=== Begin Enclosure ===

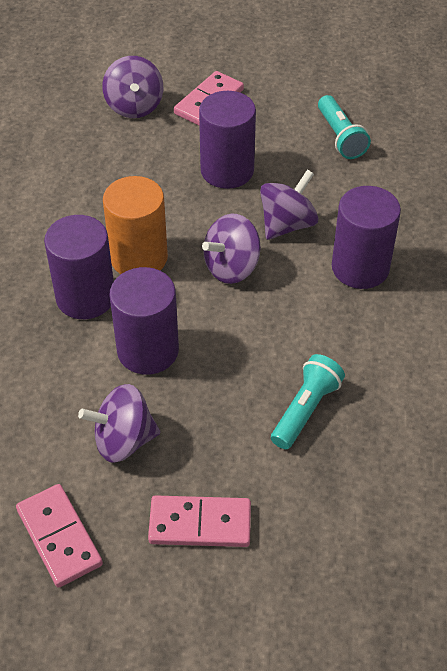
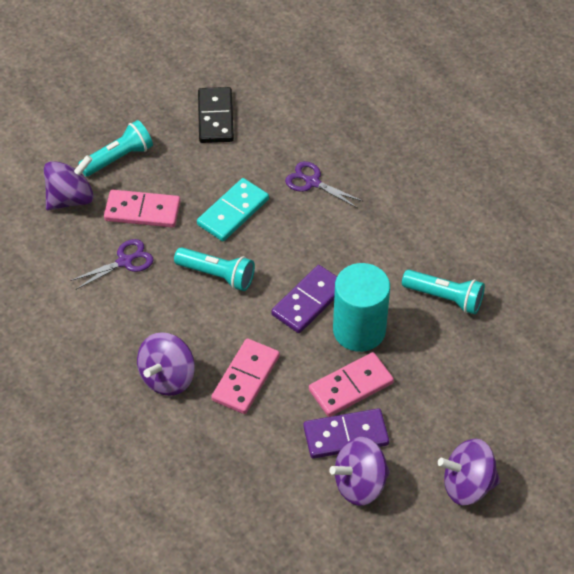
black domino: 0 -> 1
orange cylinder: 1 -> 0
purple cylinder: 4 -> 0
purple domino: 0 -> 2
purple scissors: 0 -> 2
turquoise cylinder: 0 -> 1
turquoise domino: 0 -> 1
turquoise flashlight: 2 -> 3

=== End Enclosure ===

*ACTIVITY:* Set down exactly the lines beginning at the one that holds "purple scissors: 0 -> 2" and ending with the last line of the data.

*SOLUTION FOR THIS TASK:*
purple scissors: 0 -> 2
turquoise cylinder: 0 -> 1
turquoise domino: 0 -> 1
turquoise flashlight: 2 -> 3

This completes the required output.